DIRECTIONS FOR THIS TASK: Each line below needs to be restated word for word.

START AVAILABLE DATA

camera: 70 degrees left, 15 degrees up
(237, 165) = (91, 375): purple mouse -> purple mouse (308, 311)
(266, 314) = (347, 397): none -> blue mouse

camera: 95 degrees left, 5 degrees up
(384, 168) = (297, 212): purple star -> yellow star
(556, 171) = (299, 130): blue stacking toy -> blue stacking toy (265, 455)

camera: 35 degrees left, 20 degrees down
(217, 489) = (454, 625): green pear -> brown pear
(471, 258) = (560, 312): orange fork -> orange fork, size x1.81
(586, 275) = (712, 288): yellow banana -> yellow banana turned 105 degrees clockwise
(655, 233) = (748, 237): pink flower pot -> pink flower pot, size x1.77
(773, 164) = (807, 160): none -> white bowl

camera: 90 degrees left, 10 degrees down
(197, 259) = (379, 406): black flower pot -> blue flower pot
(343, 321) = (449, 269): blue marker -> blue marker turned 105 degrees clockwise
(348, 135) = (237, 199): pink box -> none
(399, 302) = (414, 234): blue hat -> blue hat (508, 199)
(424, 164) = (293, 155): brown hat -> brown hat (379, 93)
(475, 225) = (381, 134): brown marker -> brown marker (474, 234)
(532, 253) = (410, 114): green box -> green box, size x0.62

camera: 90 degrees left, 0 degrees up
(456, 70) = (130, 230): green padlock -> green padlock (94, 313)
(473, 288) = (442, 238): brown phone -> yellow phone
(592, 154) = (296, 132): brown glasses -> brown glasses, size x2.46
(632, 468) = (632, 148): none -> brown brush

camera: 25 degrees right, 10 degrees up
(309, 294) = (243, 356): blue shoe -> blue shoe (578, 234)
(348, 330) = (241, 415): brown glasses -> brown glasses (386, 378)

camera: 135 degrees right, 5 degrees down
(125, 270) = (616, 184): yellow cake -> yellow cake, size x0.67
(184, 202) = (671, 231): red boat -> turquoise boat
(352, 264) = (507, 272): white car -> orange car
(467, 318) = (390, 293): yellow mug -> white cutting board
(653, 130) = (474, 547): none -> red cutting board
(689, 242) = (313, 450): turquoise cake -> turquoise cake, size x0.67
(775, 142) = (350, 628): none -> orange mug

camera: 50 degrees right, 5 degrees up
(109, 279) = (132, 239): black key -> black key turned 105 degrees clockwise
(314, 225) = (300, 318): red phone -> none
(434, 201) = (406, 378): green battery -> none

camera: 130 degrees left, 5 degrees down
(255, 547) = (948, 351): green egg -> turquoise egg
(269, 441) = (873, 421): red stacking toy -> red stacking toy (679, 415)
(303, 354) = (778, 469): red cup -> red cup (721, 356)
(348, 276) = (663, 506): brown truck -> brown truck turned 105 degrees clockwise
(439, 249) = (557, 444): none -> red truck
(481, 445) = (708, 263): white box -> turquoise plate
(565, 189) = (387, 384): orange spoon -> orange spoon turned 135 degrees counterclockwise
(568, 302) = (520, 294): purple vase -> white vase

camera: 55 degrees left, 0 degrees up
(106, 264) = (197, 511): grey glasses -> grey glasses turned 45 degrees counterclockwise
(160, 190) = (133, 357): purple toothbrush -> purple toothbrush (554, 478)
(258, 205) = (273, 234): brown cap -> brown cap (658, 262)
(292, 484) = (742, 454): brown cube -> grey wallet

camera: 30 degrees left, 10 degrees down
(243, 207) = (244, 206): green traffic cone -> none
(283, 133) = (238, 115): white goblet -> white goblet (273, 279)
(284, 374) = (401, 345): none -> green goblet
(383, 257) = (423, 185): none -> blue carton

END AVAILABLE DATA

SOLVED EXERCISE:
camera: 70 degrees left, 15 degrees up
(237, 165) = (91, 375): purple mouse -> purple mouse (308, 311)
(266, 314) = (347, 397): none -> blue mouse

camera: 95 degrees left, 5 degrees up
(384, 168) = (297, 212): purple star -> yellow star
(556, 171) = (299, 130): blue stacking toy -> blue stacking toy (265, 455)

camera: 35 degrees left, 20 degrees down
(217, 489) = (454, 625): green pear -> brown pear
(471, 258) = (560, 312): orange fork -> orange fork, size x1.81
(586, 275) = (712, 288): yellow banana -> yellow banana turned 105 degrees clockwise
(655, 233) = (748, 237): pink flower pot -> pink flower pot, size x1.77
(773, 164) = (807, 160): none -> white bowl

camera: 90 degrees left, 10 degrees down
(197, 259) = (379, 406): black flower pot -> blue flower pot
(343, 321) = (449, 269): blue marker -> blue marker turned 105 degrees clockwise
(348, 135) = (237, 199): pink box -> none
(399, 302) = (414, 234): blue hat -> blue hat (508, 199)
(424, 164) = (293, 155): brown hat -> brown hat (379, 93)
(475, 225) = (381, 134): brown marker -> brown marker (474, 234)
(532, 253) = (410, 114): green box -> green box, size x0.62

camera: 90 degrees left, 0 degrees up
(456, 70) = (130, 230): green padlock -> green padlock (94, 313)
(473, 288) = (442, 238): brown phone -> yellow phone
(592, 154) = (296, 132): brown glasses -> brown glasses, size x2.46
(632, 468) = (632, 148): none -> brown brush

camera: 25 degrees right, 10 degrees up
(309, 294) = (243, 356): blue shoe -> blue shoe (578, 234)
(348, 330) = (241, 415): brown glasses -> brown glasses (386, 378)

camera: 135 degrees right, 5 degrees down
(125, 270) = (616, 184): yellow cake -> yellow cake, size x0.67
(184, 202) = (671, 231): red boat -> turquoise boat
(352, 264) = (507, 272): white car -> orange car
(467, 318) = (390, 293): yellow mug -> white cutting board
(653, 130) = (474, 547): none -> red cutting board
(689, 242) = (313, 450): turquoise cake -> turquoise cake, size x0.67
(775, 142) = (350, 628): none -> orange mug

camera: 50 degrees right, 5 degrees up
(109, 279) = (132, 239): black key -> black key turned 105 degrees clockwise
(314, 225) = (300, 318): red phone -> none
(434, 201) = (406, 378): green battery -> none

camera: 130 degrees left, 5 degrees down
(255, 547) = (948, 351): green egg -> turquoise egg
(269, 441) = (873, 421): red stacking toy -> red stacking toy (679, 415)
(303, 354) = (778, 469): red cup -> red cup (721, 356)
(348, 276) = (663, 506): brown truck -> brown truck turned 105 degrees clockwise
(439, 249) = (557, 444): none -> red truck
(481, 445) = (708, 263): white box -> turquoise plate
(565, 189) = (387, 384): orange spoon -> orange spoon turned 135 degrees counterclockwise
(568, 302) = (520, 294): purple vase -> white vase

camera: 55 degrees left, 0 degrees up
(106, 264) = (197, 511): grey glasses -> grey glasses turned 45 degrees counterclockwise
(160, 190) = (133, 357): purple toothbrush -> purple toothbrush (554, 478)
(258, 205) = (273, 234): brown cap -> brown cap (658, 262)
(292, 484) = (742, 454): brown cube -> grey wallet

camera: 30 degrees left, 10 degrees down
(243, 207) = (244, 206): green traffic cone -> none
(283, 133) = (238, 115): white goblet -> white goblet (273, 279)
(284, 374) = (401, 345): none -> green goblet
(383, 257) = (423, 185): none -> blue carton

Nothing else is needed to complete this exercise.